Before-and-after scene images:
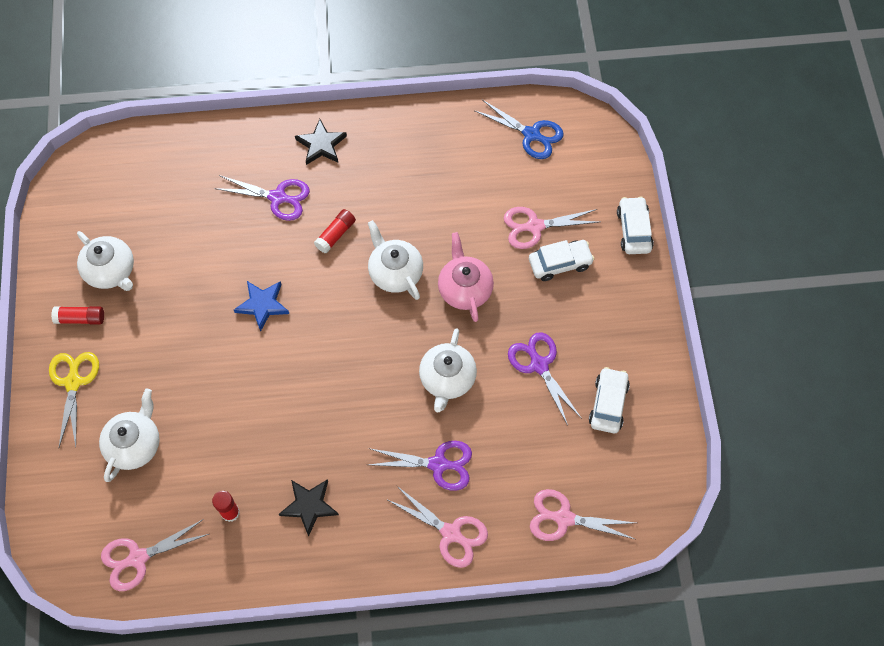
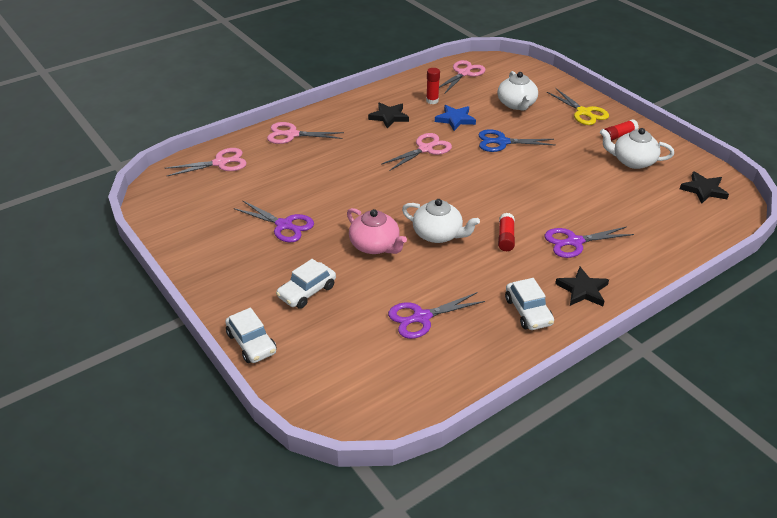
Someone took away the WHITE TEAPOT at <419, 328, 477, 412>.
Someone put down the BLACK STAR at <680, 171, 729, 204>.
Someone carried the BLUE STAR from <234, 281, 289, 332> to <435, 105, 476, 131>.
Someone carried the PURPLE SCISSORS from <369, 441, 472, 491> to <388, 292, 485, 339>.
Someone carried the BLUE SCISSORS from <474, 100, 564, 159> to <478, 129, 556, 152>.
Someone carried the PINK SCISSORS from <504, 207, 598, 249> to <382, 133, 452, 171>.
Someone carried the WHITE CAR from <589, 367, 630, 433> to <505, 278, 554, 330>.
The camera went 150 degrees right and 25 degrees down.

REQUIREMENT:
All of the data above needs to be given again exactly. Leave out each image.

RESULT:
Someone took away the WHITE TEAPOT at <419, 328, 477, 412>.
Someone put down the BLACK STAR at <680, 171, 729, 204>.
Someone carried the BLUE STAR from <234, 281, 289, 332> to <435, 105, 476, 131>.
Someone carried the PURPLE SCISSORS from <369, 441, 472, 491> to <388, 292, 485, 339>.
Someone carried the BLUE SCISSORS from <474, 100, 564, 159> to <478, 129, 556, 152>.
Someone carried the PINK SCISSORS from <504, 207, 598, 249> to <382, 133, 452, 171>.
Someone carried the WHITE CAR from <589, 367, 630, 433> to <505, 278, 554, 330>.
The camera went 150 degrees right and 25 degrees down.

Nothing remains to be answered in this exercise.